(Task details) Below is a listing to repeat exactly, with its pictures left out.

(Input material)
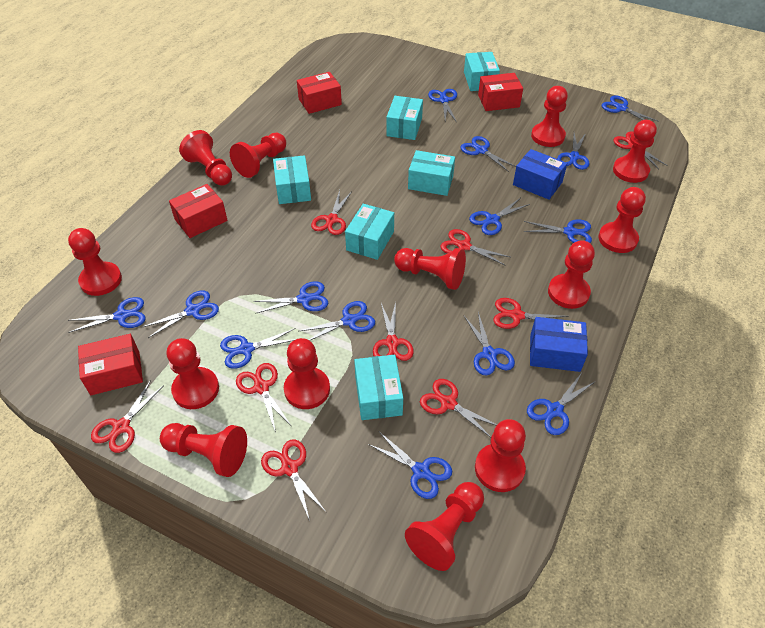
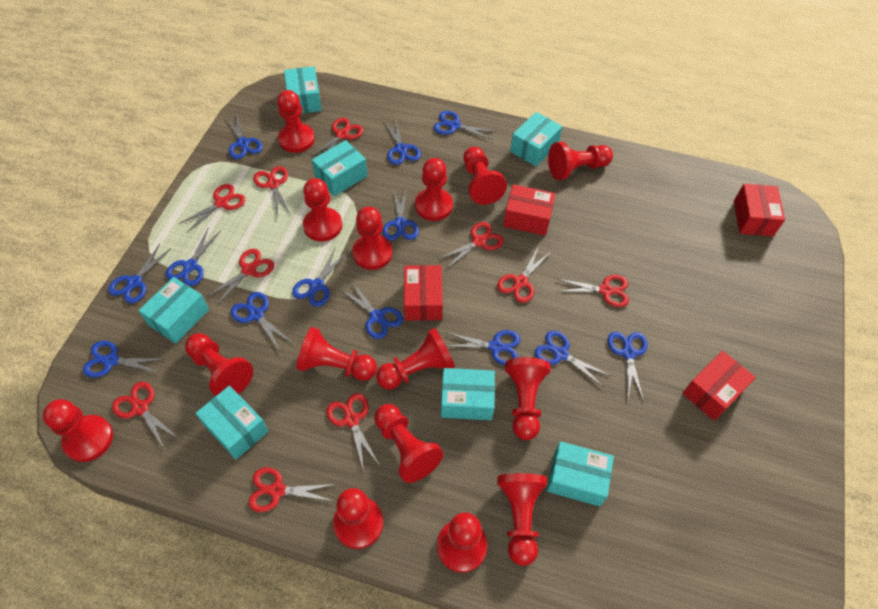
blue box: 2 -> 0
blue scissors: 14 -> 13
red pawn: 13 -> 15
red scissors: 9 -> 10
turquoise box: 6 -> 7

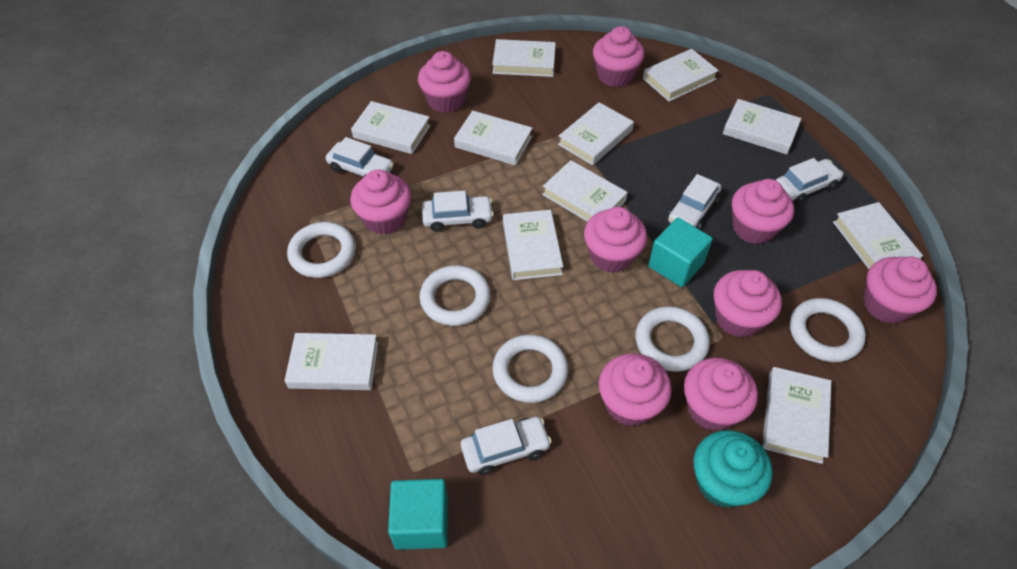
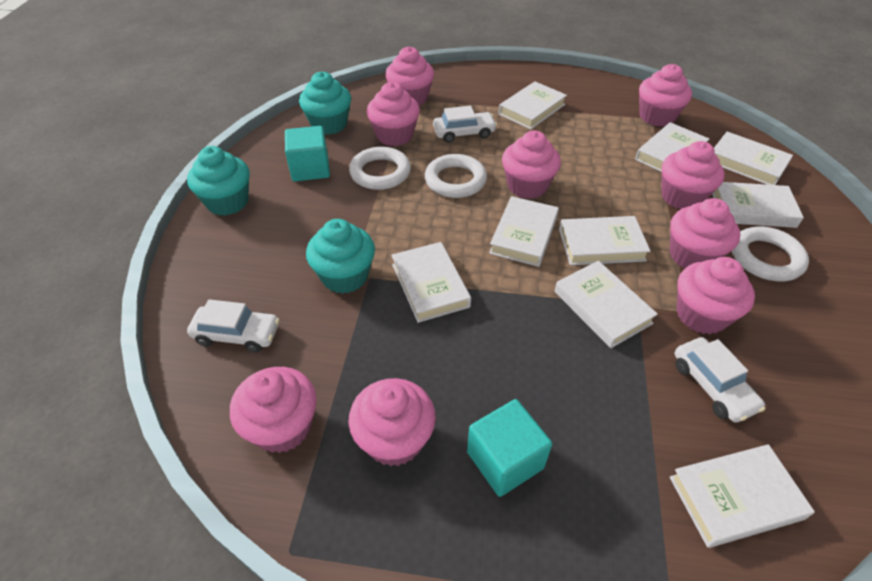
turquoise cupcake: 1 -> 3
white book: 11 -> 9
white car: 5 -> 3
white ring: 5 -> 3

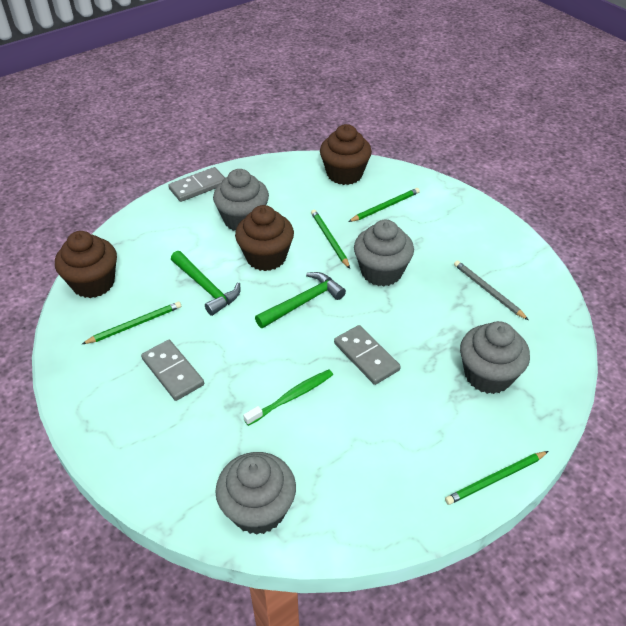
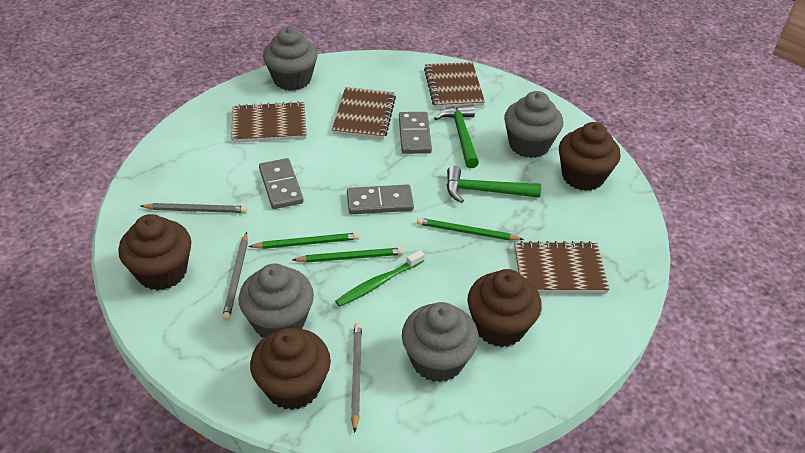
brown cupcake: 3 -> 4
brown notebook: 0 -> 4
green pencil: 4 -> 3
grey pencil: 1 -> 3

(Result below)
blue box: 2 -> 0
blue scissors: 14 -> 13
red pawn: 13 -> 15
red scissors: 9 -> 10
turquoise box: 6 -> 7

turquoise cupcake: 1 -> 3
white book: 11 -> 9
white car: 5 -> 3
white ring: 5 -> 3

brown cupcake: 3 -> 4
brown notebook: 0 -> 4
green pencil: 4 -> 3
grey pencil: 1 -> 3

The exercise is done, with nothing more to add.